**Exercise aim**
Determine how many lines in the entries contain the word "switch", and give that number with no other text.

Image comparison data
------------------------------------------------------------------------
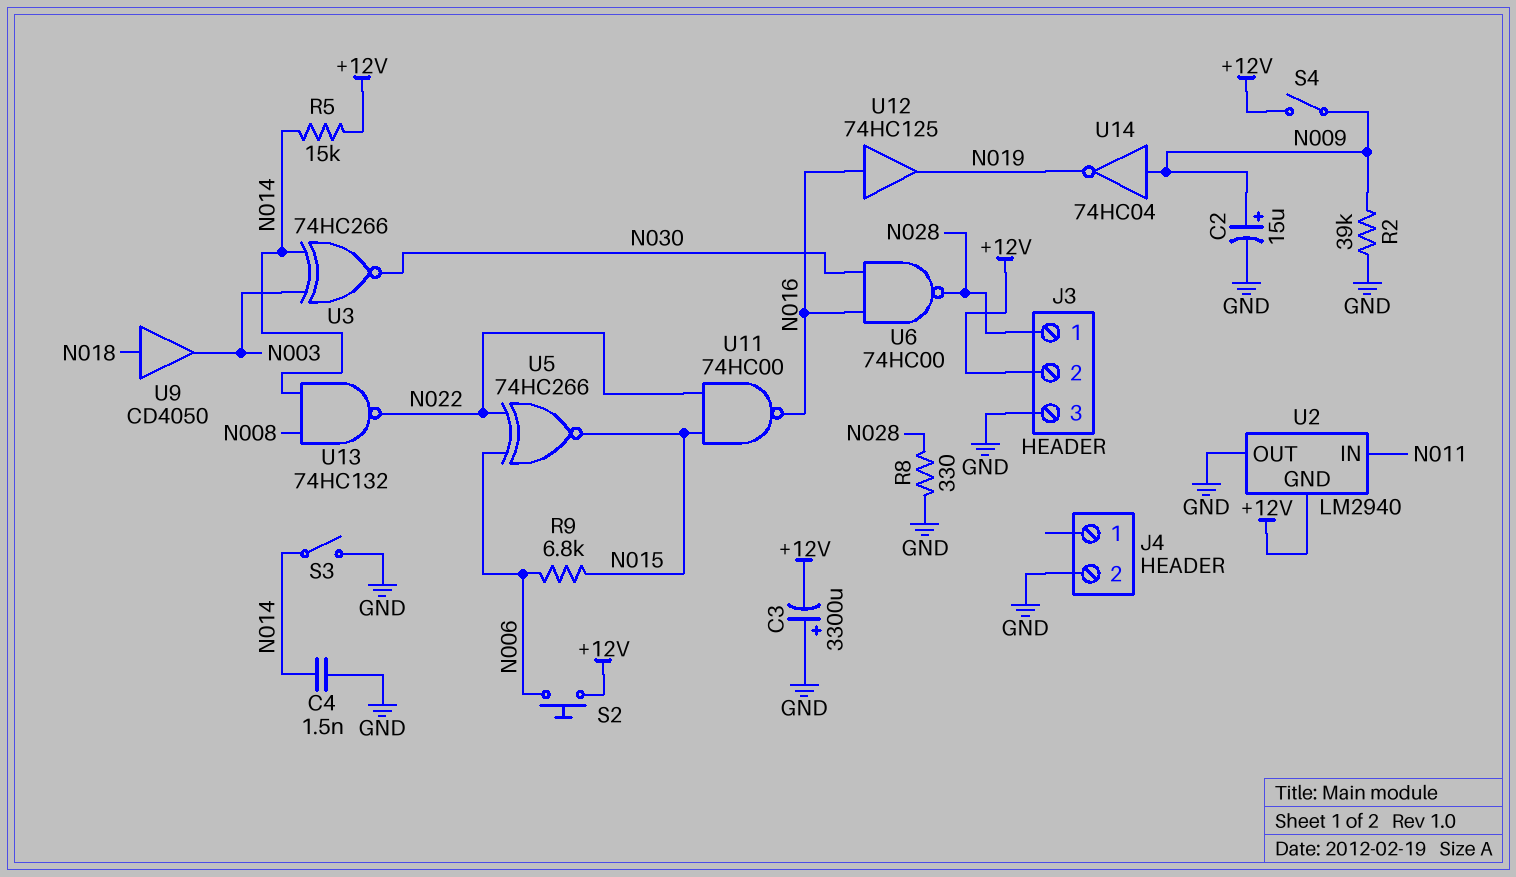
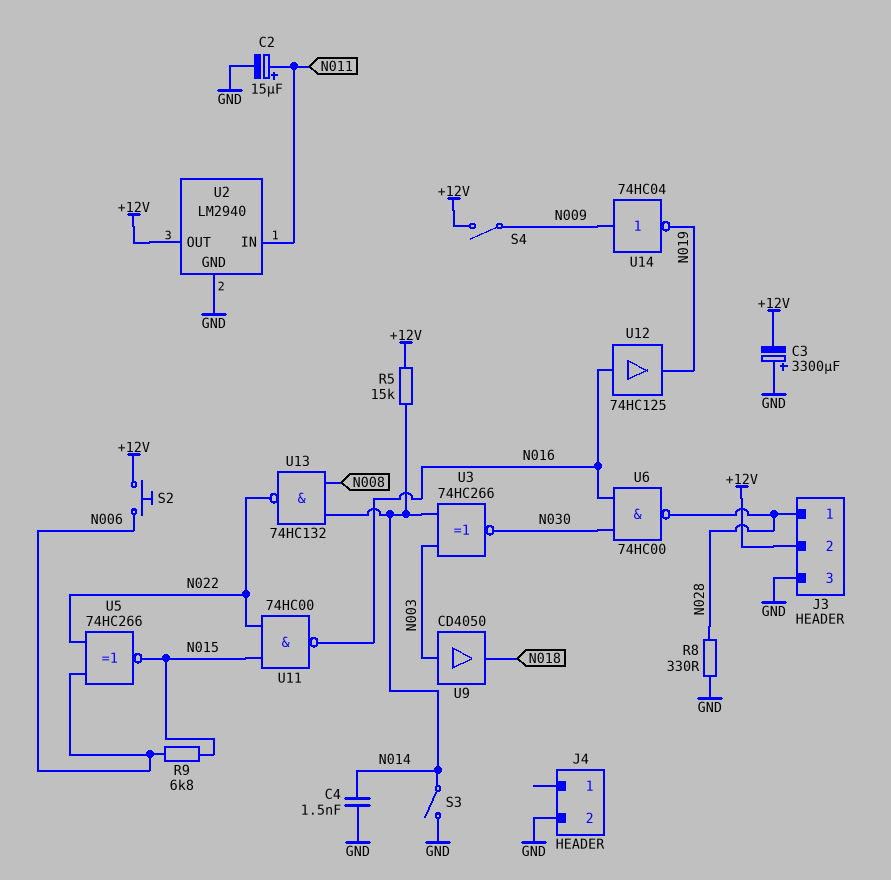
C2: 15uF (plus N009, minus GND) -> 15uF (plus N011, minus GND)
R2: 39k (GND, N009) -> none
U2 pin GND: +12V -> GND
U2 pin OUT: GND -> +12V
U9: buffer CD4050 (in N018, out N003) -> buffer CD4050 (in N003, out N018)

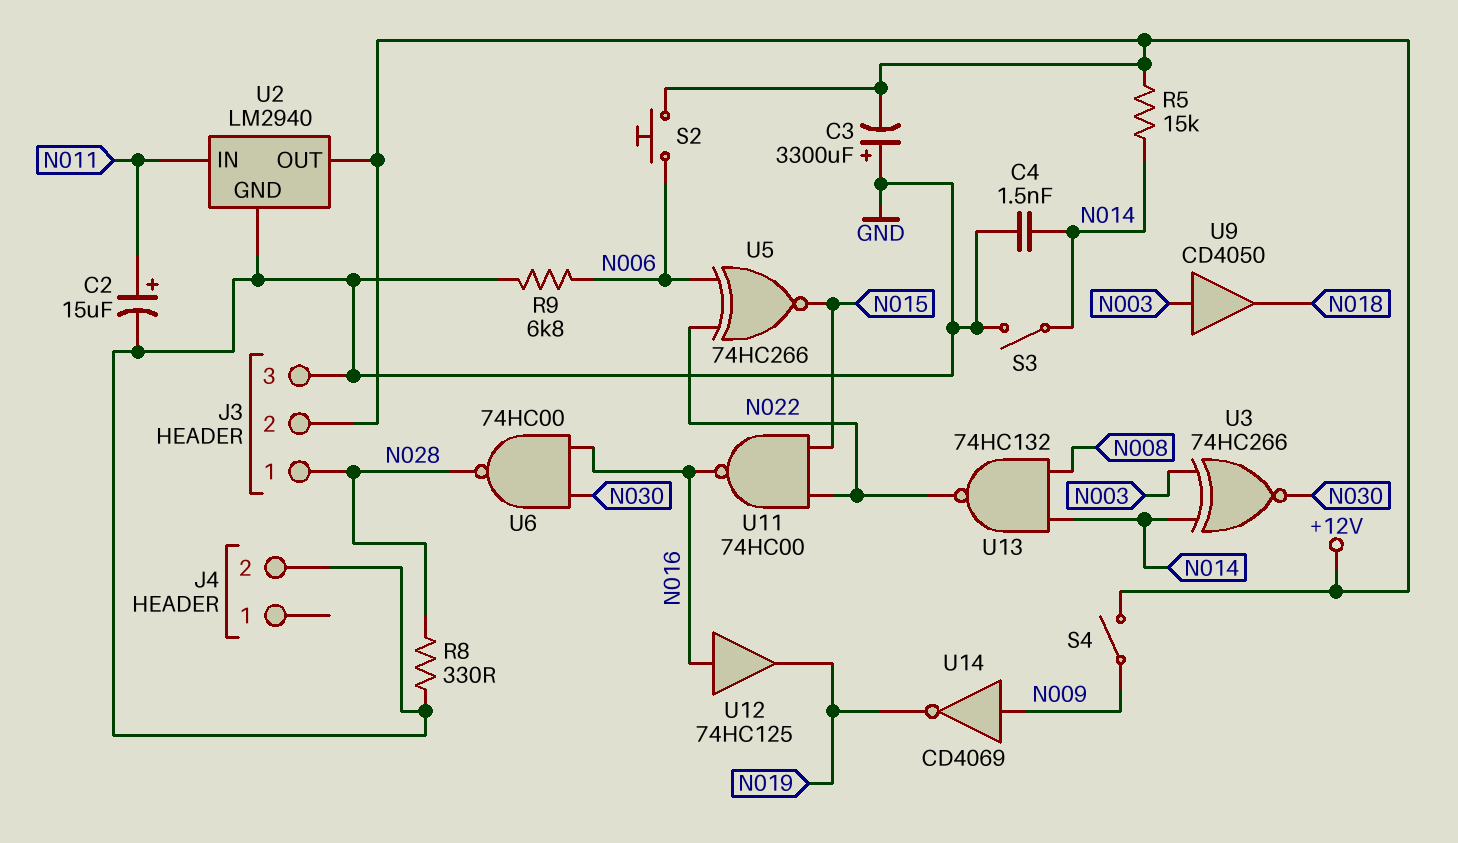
R9: 6.8k (N006, N015) -> 6.8k (GND, N006)
U14: NOT 74HC04 (in N009, out N019) -> NOT CD4069 (in N009, out N019)

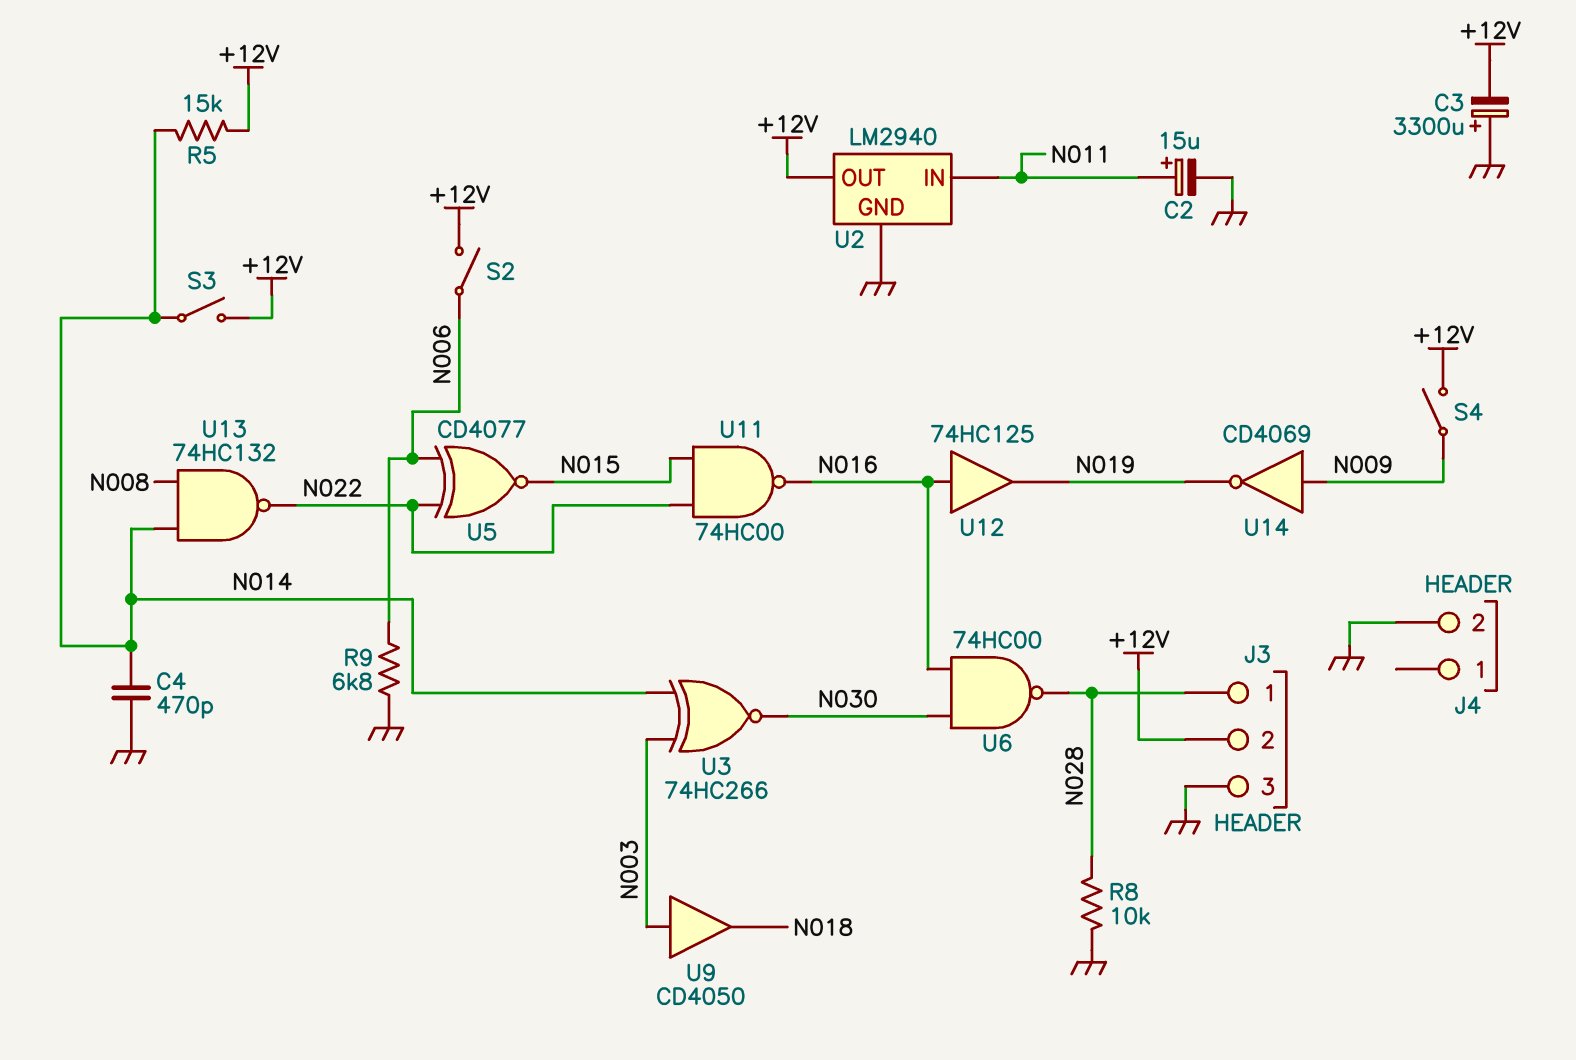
C4: 1.5nF (GND, N014) -> 470pF (GND, N014)
R8: 330 (GND, N028) -> 10k (GND, N028)
S2: button (+12V, N006) -> switch (+12V, N006)
S3: switch (GND, N014) -> switch (+12V, N014)
U5: XNOR 74HC266 (in N006, in N022, out N015) -> XNOR CD4077 (in N006, in N022, out N015)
------------------------------------------------------------------------
**Response area**
2